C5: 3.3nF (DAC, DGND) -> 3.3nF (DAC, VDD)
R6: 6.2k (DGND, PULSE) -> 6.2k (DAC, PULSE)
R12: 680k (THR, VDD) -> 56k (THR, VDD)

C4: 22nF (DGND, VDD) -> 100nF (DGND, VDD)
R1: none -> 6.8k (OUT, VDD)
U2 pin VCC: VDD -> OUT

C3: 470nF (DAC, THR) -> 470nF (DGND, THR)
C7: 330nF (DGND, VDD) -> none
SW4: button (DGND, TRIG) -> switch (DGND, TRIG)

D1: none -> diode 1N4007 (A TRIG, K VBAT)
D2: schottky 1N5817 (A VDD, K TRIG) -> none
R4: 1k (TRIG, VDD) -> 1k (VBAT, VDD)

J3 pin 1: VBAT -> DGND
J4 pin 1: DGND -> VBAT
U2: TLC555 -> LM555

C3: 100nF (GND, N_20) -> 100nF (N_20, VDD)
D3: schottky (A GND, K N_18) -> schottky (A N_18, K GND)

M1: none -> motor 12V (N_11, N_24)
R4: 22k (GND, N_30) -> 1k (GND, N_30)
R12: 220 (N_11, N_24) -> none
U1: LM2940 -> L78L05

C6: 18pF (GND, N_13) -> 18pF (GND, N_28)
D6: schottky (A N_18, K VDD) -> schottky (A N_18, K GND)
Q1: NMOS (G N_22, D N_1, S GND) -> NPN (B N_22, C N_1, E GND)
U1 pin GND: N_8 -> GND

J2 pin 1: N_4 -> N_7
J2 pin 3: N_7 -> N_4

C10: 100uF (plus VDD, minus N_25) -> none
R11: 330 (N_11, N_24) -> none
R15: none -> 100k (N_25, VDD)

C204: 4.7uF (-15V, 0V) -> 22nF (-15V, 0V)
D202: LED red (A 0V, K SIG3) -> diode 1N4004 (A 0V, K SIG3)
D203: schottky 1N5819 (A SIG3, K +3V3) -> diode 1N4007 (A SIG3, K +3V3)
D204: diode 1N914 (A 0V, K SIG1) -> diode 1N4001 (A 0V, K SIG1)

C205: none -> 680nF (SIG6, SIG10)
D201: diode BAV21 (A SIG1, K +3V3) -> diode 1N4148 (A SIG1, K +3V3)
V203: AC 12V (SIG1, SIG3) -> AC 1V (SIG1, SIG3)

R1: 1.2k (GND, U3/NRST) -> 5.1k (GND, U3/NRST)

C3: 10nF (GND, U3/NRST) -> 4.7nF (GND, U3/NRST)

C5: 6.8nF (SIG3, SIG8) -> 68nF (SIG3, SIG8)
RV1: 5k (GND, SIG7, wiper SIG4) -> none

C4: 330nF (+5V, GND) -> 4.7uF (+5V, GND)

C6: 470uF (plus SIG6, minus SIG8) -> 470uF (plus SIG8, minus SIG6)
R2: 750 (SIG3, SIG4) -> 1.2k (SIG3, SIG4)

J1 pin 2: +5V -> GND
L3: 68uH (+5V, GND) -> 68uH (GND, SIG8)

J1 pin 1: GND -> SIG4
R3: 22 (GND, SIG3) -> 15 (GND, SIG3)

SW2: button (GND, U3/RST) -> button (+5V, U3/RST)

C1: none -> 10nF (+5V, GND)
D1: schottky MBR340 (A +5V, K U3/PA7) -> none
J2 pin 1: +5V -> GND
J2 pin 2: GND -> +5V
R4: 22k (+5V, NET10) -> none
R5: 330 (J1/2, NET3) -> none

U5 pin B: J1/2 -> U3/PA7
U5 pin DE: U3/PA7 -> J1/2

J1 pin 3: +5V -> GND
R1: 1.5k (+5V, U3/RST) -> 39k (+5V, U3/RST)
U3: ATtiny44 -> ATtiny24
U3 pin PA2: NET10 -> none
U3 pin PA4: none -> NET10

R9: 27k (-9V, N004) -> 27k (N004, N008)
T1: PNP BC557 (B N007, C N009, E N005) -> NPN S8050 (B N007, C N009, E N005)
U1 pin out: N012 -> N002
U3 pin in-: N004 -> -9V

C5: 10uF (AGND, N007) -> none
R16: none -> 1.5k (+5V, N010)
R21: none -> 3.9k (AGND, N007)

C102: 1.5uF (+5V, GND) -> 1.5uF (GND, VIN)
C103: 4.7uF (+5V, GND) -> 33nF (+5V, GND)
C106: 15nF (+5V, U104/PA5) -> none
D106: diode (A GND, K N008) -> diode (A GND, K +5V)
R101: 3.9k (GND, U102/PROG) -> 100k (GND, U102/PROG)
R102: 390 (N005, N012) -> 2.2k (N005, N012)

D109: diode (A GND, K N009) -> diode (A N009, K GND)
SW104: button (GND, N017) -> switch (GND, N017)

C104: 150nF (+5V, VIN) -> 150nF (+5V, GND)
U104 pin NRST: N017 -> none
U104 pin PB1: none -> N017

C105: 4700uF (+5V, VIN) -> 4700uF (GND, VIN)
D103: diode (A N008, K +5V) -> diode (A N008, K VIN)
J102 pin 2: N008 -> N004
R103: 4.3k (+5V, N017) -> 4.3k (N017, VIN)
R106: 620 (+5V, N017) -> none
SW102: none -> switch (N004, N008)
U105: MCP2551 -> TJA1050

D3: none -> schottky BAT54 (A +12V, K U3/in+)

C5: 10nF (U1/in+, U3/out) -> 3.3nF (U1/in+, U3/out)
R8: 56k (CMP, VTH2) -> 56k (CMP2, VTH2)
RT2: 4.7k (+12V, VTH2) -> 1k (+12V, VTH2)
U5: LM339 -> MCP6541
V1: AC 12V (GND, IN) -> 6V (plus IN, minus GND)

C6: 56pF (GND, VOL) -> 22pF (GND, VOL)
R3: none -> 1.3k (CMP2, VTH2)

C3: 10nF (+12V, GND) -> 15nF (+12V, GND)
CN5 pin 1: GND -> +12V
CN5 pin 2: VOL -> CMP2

━━━━━━━━━━━━━━━━

- Task goal: Reproduce the lines above. Leave each one as it is.

- The completed task:
C5: 3.3nF (DAC, DGND) -> 3.3nF (DAC, VDD)
R6: 6.2k (DGND, PULSE) -> 6.2k (DAC, PULSE)
R12: 680k (THR, VDD) -> 56k (THR, VDD)

C4: 22nF (DGND, VDD) -> 100nF (DGND, VDD)
R1: none -> 6.8k (OUT, VDD)
U2 pin VCC: VDD -> OUT

C3: 470nF (DAC, THR) -> 470nF (DGND, THR)
C7: 330nF (DGND, VDD) -> none
SW4: button (DGND, TRIG) -> switch (DGND, TRIG)

D1: none -> diode 1N4007 (A TRIG, K VBAT)
D2: schottky 1N5817 (A VDD, K TRIG) -> none
R4: 1k (TRIG, VDD) -> 1k (VBAT, VDD)

J3 pin 1: VBAT -> DGND
J4 pin 1: DGND -> VBAT
U2: TLC555 -> LM555

C3: 100nF (GND, N_20) -> 100nF (N_20, VDD)
D3: schottky (A GND, K N_18) -> schottky (A N_18, K GND)

M1: none -> motor 12V (N_11, N_24)
R4: 22k (GND, N_30) -> 1k (GND, N_30)
R12: 220 (N_11, N_24) -> none
U1: LM2940 -> L78L05

C6: 18pF (GND, N_13) -> 18pF (GND, N_28)
D6: schottky (A N_18, K VDD) -> schottky (A N_18, K GND)
Q1: NMOS (G N_22, D N_1, S GND) -> NPN (B N_22, C N_1, E GND)
U1 pin GND: N_8 -> GND

J2 pin 1: N_4 -> N_7
J2 pin 3: N_7 -> N_4

C10: 100uF (plus VDD, minus N_25) -> none
R11: 330 (N_11, N_24) -> none
R15: none -> 100k (N_25, VDD)

C204: 4.7uF (-15V, 0V) -> 22nF (-15V, 0V)
D202: LED red (A 0V, K SIG3) -> diode 1N4004 (A 0V, K SIG3)
D203: schottky 1N5819 (A SIG3, K +3V3) -> diode 1N4007 (A SIG3, K +3V3)
D204: diode 1N914 (A 0V, K SIG1) -> diode 1N4001 (A 0V, K SIG1)

C205: none -> 680nF (SIG6, SIG10)
D201: diode BAV21 (A SIG1, K +3V3) -> diode 1N4148 (A SIG1, K +3V3)
V203: AC 12V (SIG1, SIG3) -> AC 1V (SIG1, SIG3)

R1: 1.2k (GND, U3/NRST) -> 5.1k (GND, U3/NRST)

C3: 10nF (GND, U3/NRST) -> 4.7nF (GND, U3/NRST)

C5: 6.8nF (SIG3, SIG8) -> 68nF (SIG3, SIG8)
RV1: 5k (GND, SIG7, wiper SIG4) -> none

C4: 330nF (+5V, GND) -> 4.7uF (+5V, GND)

C6: 470uF (plus SIG6, minus SIG8) -> 470uF (plus SIG8, minus SIG6)
R2: 750 (SIG3, SIG4) -> 1.2k (SIG3, SIG4)

J1 pin 2: +5V -> GND
L3: 68uH (+5V, GND) -> 68uH (GND, SIG8)

J1 pin 1: GND -> SIG4
R3: 22 (GND, SIG3) -> 15 (GND, SIG3)

SW2: button (GND, U3/RST) -> button (+5V, U3/RST)

C1: none -> 10nF (+5V, GND)
D1: schottky MBR340 (A +5V, K U3/PA7) -> none
J2 pin 1: +5V -> GND
J2 pin 2: GND -> +5V
R4: 22k (+5V, NET10) -> none
R5: 330 (J1/2, NET3) -> none

U5 pin B: J1/2 -> U3/PA7
U5 pin DE: U3/PA7 -> J1/2

J1 pin 3: +5V -> GND
R1: 1.5k (+5V, U3/RST) -> 39k (+5V, U3/RST)
U3: ATtiny44 -> ATtiny24
U3 pin PA2: NET10 -> none
U3 pin PA4: none -> NET10

R9: 27k (-9V, N004) -> 27k (N004, N008)
T1: PNP BC557 (B N007, C N009, E N005) -> NPN S8050 (B N007, C N009, E N005)
U1 pin out: N012 -> N002
U3 pin in-: N004 -> -9V

C5: 10uF (AGND, N007) -> none
R16: none -> 1.5k (+5V, N010)
R21: none -> 3.9k (AGND, N007)

C102: 1.5uF (+5V, GND) -> 1.5uF (GND, VIN)
C103: 4.7uF (+5V, GND) -> 33nF (+5V, GND)
C106: 15nF (+5V, U104/PA5) -> none
D106: diode (A GND, K N008) -> diode (A GND, K +5V)
R101: 3.9k (GND, U102/PROG) -> 100k (GND, U102/PROG)
R102: 390 (N005, N012) -> 2.2k (N005, N012)

D109: diode (A GND, K N009) -> diode (A N009, K GND)
SW104: button (GND, N017) -> switch (GND, N017)

C104: 150nF (+5V, VIN) -> 150nF (+5V, GND)
U104 pin NRST: N017 -> none
U104 pin PB1: none -> N017

C105: 4700uF (+5V, VIN) -> 4700uF (GND, VIN)
D103: diode (A N008, K +5V) -> diode (A N008, K VIN)
J102 pin 2: N008 -> N004
R103: 4.3k (+5V, N017) -> 4.3k (N017, VIN)
R106: 620 (+5V, N017) -> none
SW102: none -> switch (N004, N008)
U105: MCP2551 -> TJA1050

D3: none -> schottky BAT54 (A +12V, K U3/in+)

C5: 10nF (U1/in+, U3/out) -> 3.3nF (U1/in+, U3/out)
R8: 56k (CMP, VTH2) -> 56k (CMP2, VTH2)
RT2: 4.7k (+12V, VTH2) -> 1k (+12V, VTH2)
U5: LM339 -> MCP6541
V1: AC 12V (GND, IN) -> 6V (plus IN, minus GND)

C6: 56pF (GND, VOL) -> 22pF (GND, VOL)
R3: none -> 1.3k (CMP2, VTH2)

C3: 10nF (+12V, GND) -> 15nF (+12V, GND)
CN5 pin 1: GND -> +12V
CN5 pin 2: VOL -> CMP2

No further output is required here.